*** PROVIDED MATERIAL

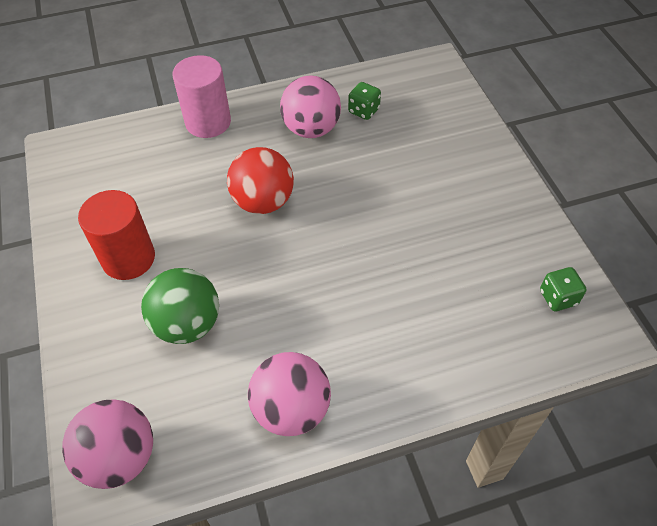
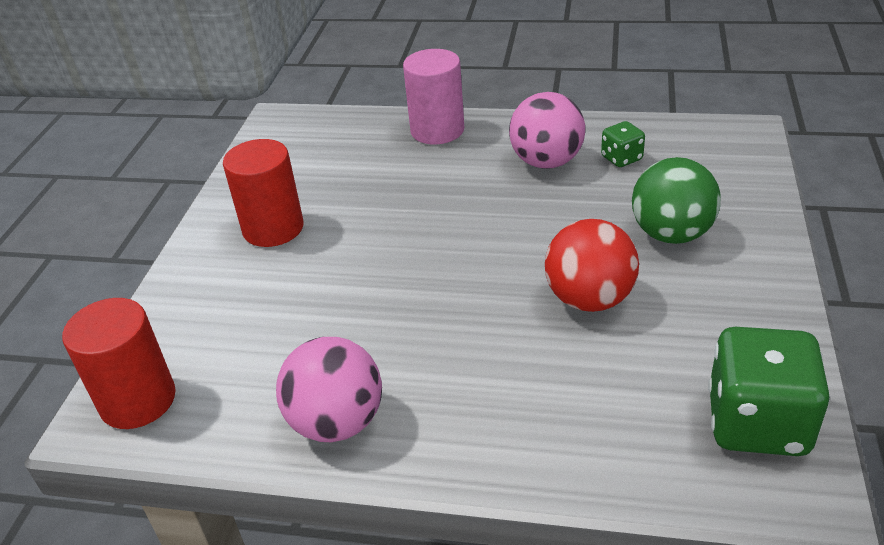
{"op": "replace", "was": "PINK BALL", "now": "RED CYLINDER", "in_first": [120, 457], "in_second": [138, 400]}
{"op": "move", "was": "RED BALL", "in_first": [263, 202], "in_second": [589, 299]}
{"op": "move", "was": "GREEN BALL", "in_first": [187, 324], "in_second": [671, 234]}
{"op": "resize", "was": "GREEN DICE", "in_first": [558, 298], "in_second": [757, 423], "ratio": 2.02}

******

■ **THE PROBLEM**: Your response must reproduce the listing above word for word and must contain none of its pictures.

■ **ANSWER TO THE EXERCISE**:
{"op": "replace", "was": "PINK BALL", "now": "RED CYLINDER", "in_first": [120, 457], "in_second": [138, 400]}
{"op": "move", "was": "RED BALL", "in_first": [263, 202], "in_second": [589, 299]}
{"op": "move", "was": "GREEN BALL", "in_first": [187, 324], "in_second": [671, 234]}
{"op": "resize", "was": "GREEN DICE", "in_first": [558, 298], "in_second": [757, 423], "ratio": 2.02}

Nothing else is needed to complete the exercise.